__Aim__: Rewrite the listing below as a JSON list of strings, with one string per line and blank lines left out.

__Data extract__:
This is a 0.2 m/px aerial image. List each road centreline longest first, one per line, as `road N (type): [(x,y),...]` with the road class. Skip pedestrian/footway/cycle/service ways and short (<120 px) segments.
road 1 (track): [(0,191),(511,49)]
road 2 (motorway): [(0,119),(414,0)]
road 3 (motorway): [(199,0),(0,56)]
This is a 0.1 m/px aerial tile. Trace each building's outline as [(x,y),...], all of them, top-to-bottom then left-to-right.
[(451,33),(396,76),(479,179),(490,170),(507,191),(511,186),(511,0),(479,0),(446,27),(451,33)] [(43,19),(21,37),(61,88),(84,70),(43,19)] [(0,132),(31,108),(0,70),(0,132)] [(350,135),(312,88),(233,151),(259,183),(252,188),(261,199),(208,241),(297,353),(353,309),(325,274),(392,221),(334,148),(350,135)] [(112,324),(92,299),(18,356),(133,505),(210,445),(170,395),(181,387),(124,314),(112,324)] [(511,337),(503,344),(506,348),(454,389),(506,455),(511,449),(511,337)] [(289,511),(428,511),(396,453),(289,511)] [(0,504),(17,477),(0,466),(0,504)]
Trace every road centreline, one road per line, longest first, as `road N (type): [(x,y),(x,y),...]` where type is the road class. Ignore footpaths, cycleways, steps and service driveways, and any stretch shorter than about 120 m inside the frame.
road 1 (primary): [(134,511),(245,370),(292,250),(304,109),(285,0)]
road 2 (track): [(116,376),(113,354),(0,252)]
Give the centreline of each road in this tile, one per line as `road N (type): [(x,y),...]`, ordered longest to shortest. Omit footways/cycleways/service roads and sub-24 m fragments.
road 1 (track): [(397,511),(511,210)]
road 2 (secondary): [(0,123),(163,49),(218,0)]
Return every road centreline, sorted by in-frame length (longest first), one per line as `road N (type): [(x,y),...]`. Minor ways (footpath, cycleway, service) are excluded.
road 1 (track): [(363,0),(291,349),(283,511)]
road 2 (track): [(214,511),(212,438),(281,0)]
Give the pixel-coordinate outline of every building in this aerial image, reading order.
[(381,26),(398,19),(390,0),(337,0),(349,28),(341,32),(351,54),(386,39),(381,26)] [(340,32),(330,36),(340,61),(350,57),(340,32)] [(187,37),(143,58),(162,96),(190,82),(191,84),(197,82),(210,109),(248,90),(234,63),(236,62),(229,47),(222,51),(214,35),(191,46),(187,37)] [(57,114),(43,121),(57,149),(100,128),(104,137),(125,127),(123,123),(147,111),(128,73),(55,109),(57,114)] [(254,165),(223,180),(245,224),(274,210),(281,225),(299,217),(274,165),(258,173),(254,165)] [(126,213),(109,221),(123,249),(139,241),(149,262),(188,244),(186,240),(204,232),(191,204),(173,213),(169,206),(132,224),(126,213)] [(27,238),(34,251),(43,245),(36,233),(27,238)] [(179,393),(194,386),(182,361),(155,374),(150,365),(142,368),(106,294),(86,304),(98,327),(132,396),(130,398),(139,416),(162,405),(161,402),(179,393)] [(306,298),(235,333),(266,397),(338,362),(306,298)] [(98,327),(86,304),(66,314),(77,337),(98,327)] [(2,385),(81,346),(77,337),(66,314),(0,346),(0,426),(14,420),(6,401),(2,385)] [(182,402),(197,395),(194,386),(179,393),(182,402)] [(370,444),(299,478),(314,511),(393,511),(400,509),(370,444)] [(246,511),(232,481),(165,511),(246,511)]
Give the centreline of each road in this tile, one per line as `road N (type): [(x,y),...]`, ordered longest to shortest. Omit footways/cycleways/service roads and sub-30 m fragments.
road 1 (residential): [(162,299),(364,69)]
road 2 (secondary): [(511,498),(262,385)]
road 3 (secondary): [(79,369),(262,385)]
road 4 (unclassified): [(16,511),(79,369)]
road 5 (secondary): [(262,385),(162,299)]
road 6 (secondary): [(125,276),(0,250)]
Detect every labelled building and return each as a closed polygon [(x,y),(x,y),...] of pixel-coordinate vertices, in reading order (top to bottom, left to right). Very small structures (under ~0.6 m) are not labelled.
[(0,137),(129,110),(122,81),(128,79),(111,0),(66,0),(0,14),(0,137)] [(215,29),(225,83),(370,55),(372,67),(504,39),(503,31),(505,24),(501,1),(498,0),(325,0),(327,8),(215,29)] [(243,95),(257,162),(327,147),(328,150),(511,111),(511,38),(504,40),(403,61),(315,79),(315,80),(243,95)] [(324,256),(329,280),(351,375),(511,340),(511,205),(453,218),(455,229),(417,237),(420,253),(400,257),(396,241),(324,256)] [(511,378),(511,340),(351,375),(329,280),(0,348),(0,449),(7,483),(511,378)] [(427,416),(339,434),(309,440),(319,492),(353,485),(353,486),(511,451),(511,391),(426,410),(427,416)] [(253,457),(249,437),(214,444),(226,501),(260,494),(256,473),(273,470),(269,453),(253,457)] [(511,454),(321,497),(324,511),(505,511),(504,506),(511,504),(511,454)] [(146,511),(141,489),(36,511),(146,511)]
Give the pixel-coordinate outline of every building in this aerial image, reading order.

__Answer to this problem__:
[
  "This is a 0.2 m/px aerial image. List each road centreline longest first, one per line, as `road N (type): [(x,y),...]` with the road class. Skip pedestrian/footway/cycle/service ways and short (<120 px) segments.",
  "road 1 (track): [(0,191),(511,49)]",
  "road 2 (motorway): [(0,119),(414,0)]",
  "road 3 (motorway): [(199,0),(0,56)]",
  "This is a 0.1 m/px aerial tile. Trace each building's outline as [(x,y),...], all of them, top-to-bottom then left-to-right.",
  "[(451,33),(396,76),(479,179),(490,170),(507,191),(511,186),(511,0),(479,0),(446,27),(451,33)] [(43,19),(21,37),(61,88),(84,70),(43,19)] [(0,132),(31,108),(0,70),(0,132)] [(350,135),(312,88),(233,151),(259,183),(252,188),(261,199),(208,241),(297,353),(353,309),(325,274),(392,221),(334,148),(350,135)] [(112,324),(92,299),(18,356),(133,505),(210,445),(170,395),(181,387),(124,314),(112,324)] [(511,337),(503,344),(506,348),(454,389),(506,455),(511,449),(511,337)] [(289,511),(428,511),(396,453),(289,511)] [(0,504),(17,477),(0,466),(0,504)]",
  "Trace every road centreline, one road per line, longest first, as `road N (type): [(x,y),(x,y),...]` where type is the road class. Ignore footpaths, cycleways, steps and service driveways, and any stretch shorter than about 120 m inside the frame.",
  "road 1 (primary): [(134,511),(245,370),(292,250),(304,109),(285,0)]",
  "road 2 (track): [(116,376),(113,354),(0,252)]",
  "Give the centreline of each road in this tile, one per line as `road N (type): [(x,y),...]`, ordered longest to shortest. Omit footways/cycleways/service roads and sub-24 m fragments.",
  "road 1 (track): [(397,511),(511,210)]",
  "road 2 (secondary): [(0,123),(163,49),(218,0)]",
  "Return every road centreline, sorted by in-frame length (longest first), one per line as `road N (type): [(x,y),...]`. Minor ways (footpath, cycleway, service) are excluded.",
  "road 1 (track): [(363,0),(291,349),(283,511)]",
  "road 2 (track): [(214,511),(212,438),(281,0)]",
  "Give the pixel-coordinate outline of every building in this aerial image, reading order.",
  "[(381,26),(398,19),(390,0),(337,0),(349,28),(341,32),(351,54),(386,39),(381,26)] [(340,32),(330,36),(340,61),(350,57),(340,32)] [(187,37),(143,58),(162,96),(190,82),(191,84),(197,82),(210,109),(248,90),(234,63),(236,62),(229,47),(222,51),(214,35),(191,46),(187,37)] [(57,114),(43,121),(57,149),(100,128),(104,137),(125,127),(123,123),(147,111),(128,73),(55,109),(57,114)] [(254,165),(223,180),(245,224),(274,210),(281,225),(299,217),(274,165),(258,173),(254,165)] [(126,213),(109,221),(123,249),(139,241),(149,262),(188,244),(186,240),(204,232),(191,204),(173,213),(169,206),(132,224),(126,213)] [(27,238),(34,251),(43,245),(36,233),(27,238)] [(179,393),(194,386),(182,361),(155,374),(150,365),(142,368),(106,294),(86,304),(98,327),(132,396),(130,398),(139,416),(162,405),(161,402),(179,393)] [(306,298),(235,333),(266,397),(338,362),(306,298)] [(98,327),(86,304),(66,314),(77,337),(98,327)] [(2,385),(81,346),(77,337),(66,314),(0,346),(0,426),(14,420),(6,401),(2,385)] [(182,402),(197,395),(194,386),(179,393),(182,402)] [(370,444),(299,478),(314,511),(393,511),(400,509),(370,444)] [(246,511),(232,481),(165,511),(246,511)]",
  "Give the centreline of each road in this tile, one per line as `road N (type): [(x,y),...]`, ordered longest to shortest. Omit footways/cycleways/service roads and sub-30 m fragments.",
  "road 1 (residential): [(162,299),(364,69)]",
  "road 2 (secondary): [(511,498),(262,385)]",
  "road 3 (secondary): [(79,369),(262,385)]",
  "road 4 (unclassified): [(16,511),(79,369)]",
  "road 5 (secondary): [(262,385),(162,299)]",
  "road 6 (secondary): [(125,276),(0,250)]",
  "Detect every labelled building and return each as a closed polygon [(x,y),(x,y),...] of pixel-coordinate vertices, in reading order (top to bottom, left to right). Very small structures (under ~0.6 m) are not labelled.",
  "[(0,137),(129,110),(122,81),(128,79),(111,0),(66,0),(0,14),(0,137)] [(215,29),(225,83),(370,55),(372,67),(504,39),(503,31),(505,24),(501,1),(498,0),(325,0),(327,8),(215,29)] [(243,95),(257,162),(327,147),(328,150),(511,111),(511,38),(504,40),(403,61),(315,79),(315,80),(243,95)] [(324,256),(329,280),(351,375),(511,340),(511,205),(453,218),(455,229),(417,237),(420,253),(400,257),(396,241),(324,256)] [(511,378),(511,340),(351,375),(329,280),(0,348),(0,449),(7,483),(511,378)] [(427,416),(339,434),(309,440),(319,492),(353,485),(353,486),(511,451),(511,391),(426,410),(427,416)] [(253,457),(249,437),(214,444),(226,501),(260,494),(256,473),(273,470),(269,453),(253,457)] [(511,454),(321,497),(324,511),(505,511),(504,506),(511,504),(511,454)] [(146,511),(141,489),(36,511),(146,511)]",
  "Give the pixel-coordinate outline of every building in this aerial image, reading order."
]